THE PROBLEM -
Please set down every entry again exactly as it stands, without the pictures.

§ §

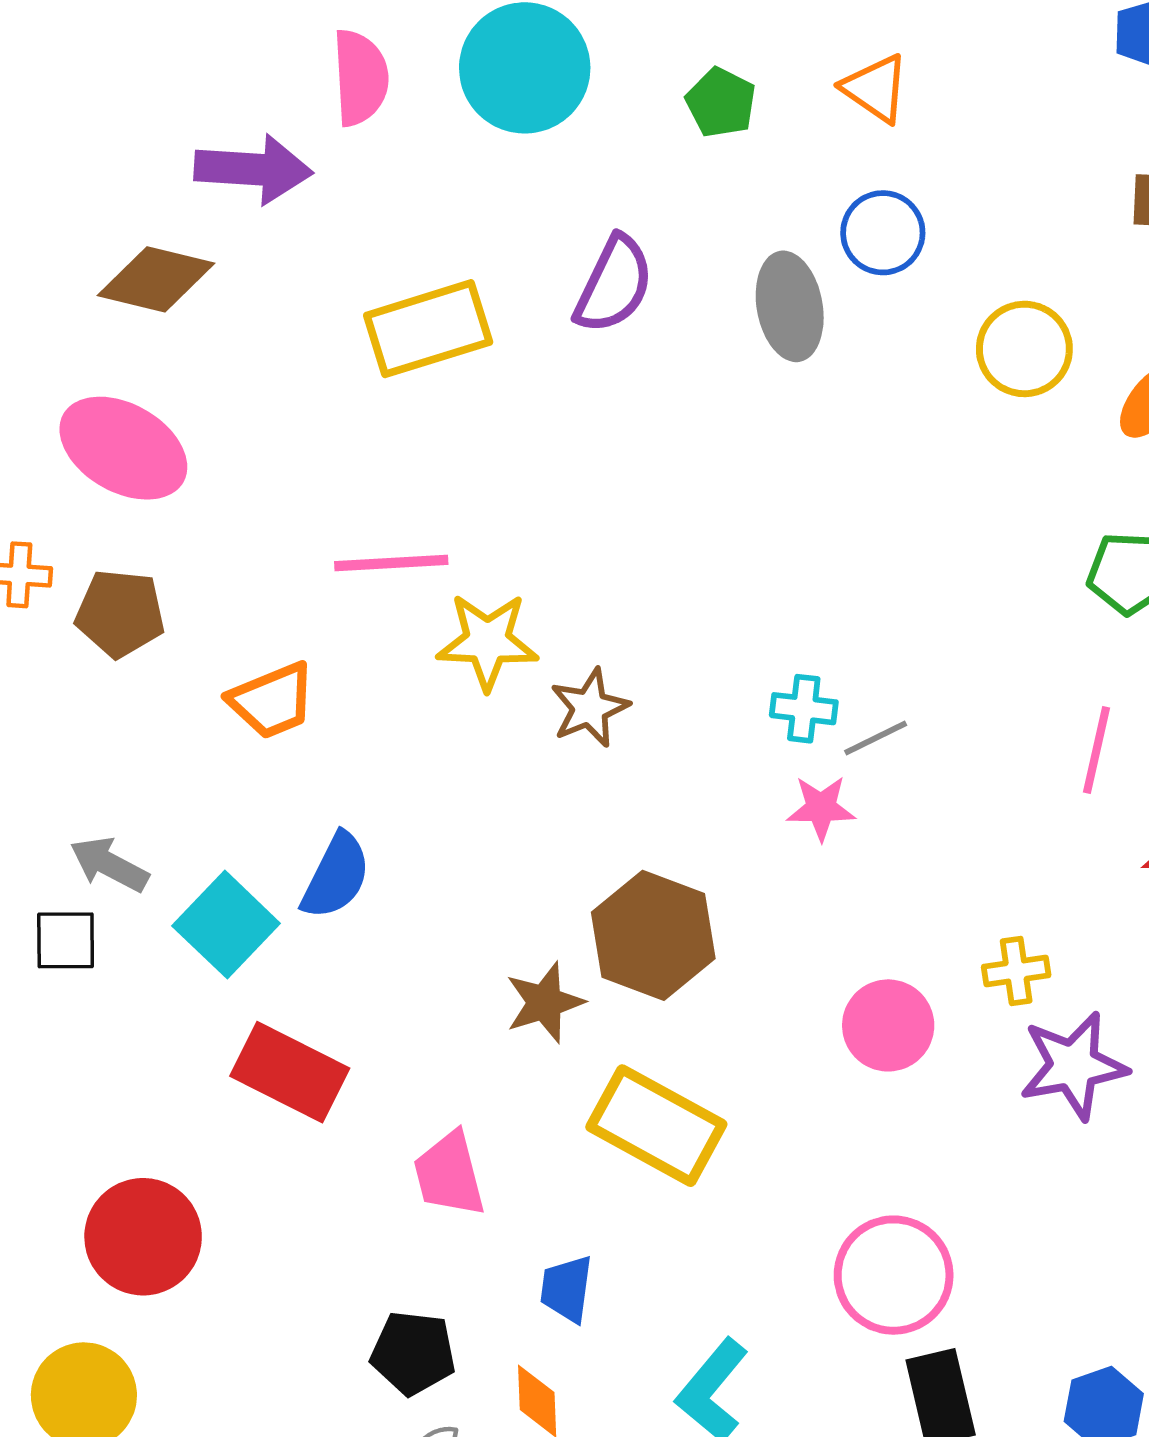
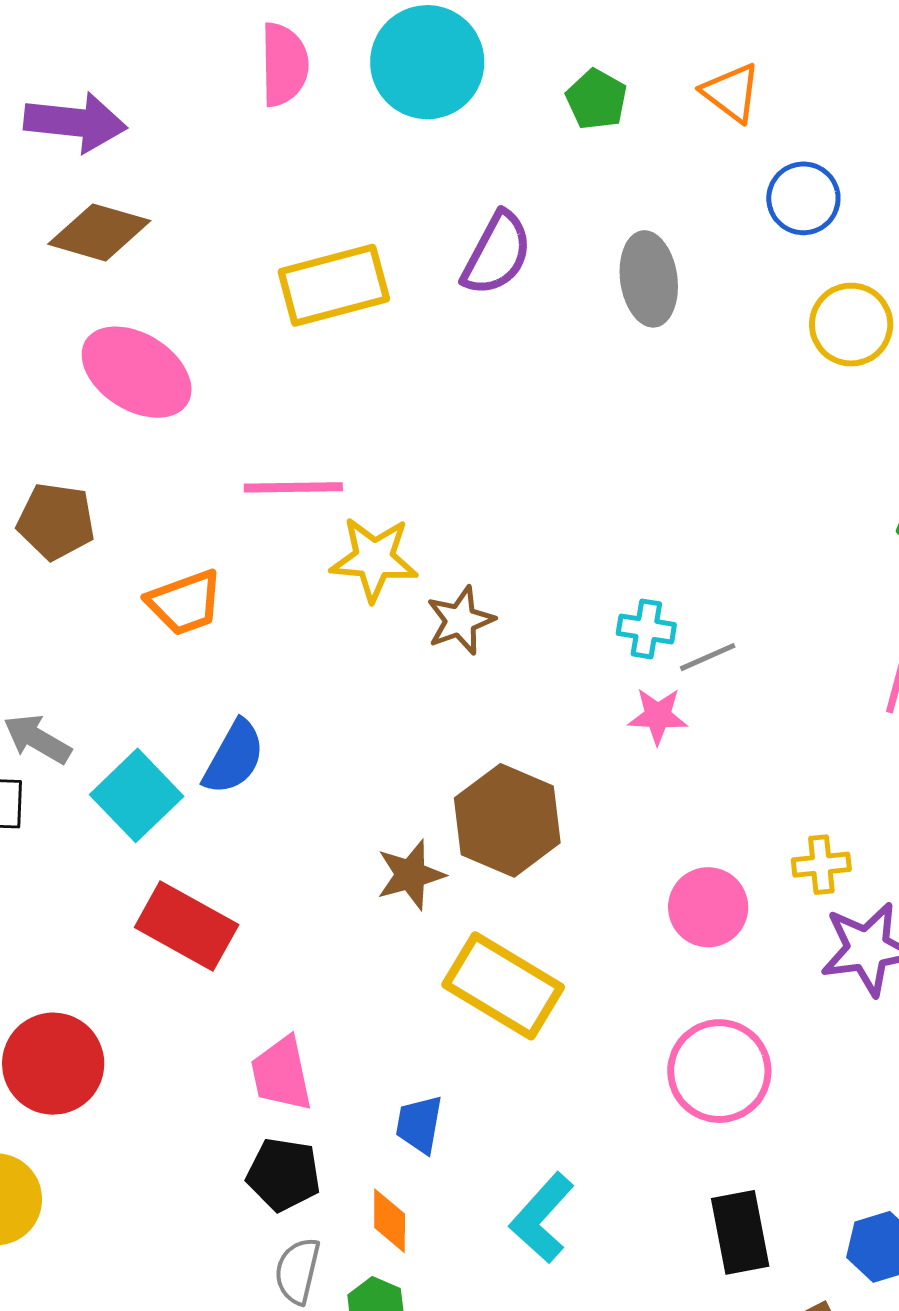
purple arrow: (253, 169) -> (75, 122), moved
blue circle: (883, 233) -> (803, 198), moved
pink ellipse: (123, 448) -> (137, 372), moved
pink trapezoid: (449, 1174) -> (281, 1074), moved
pink circle: (894, 1275) -> (719, 1071), moved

§ §

ANSWER SPACE -
purple arrow: (253, 169) -> (75, 122), moved
blue circle: (883, 233) -> (803, 198), moved
pink ellipse: (123, 448) -> (137, 372), moved
pink trapezoid: (449, 1174) -> (281, 1074), moved
pink circle: (894, 1275) -> (719, 1071), moved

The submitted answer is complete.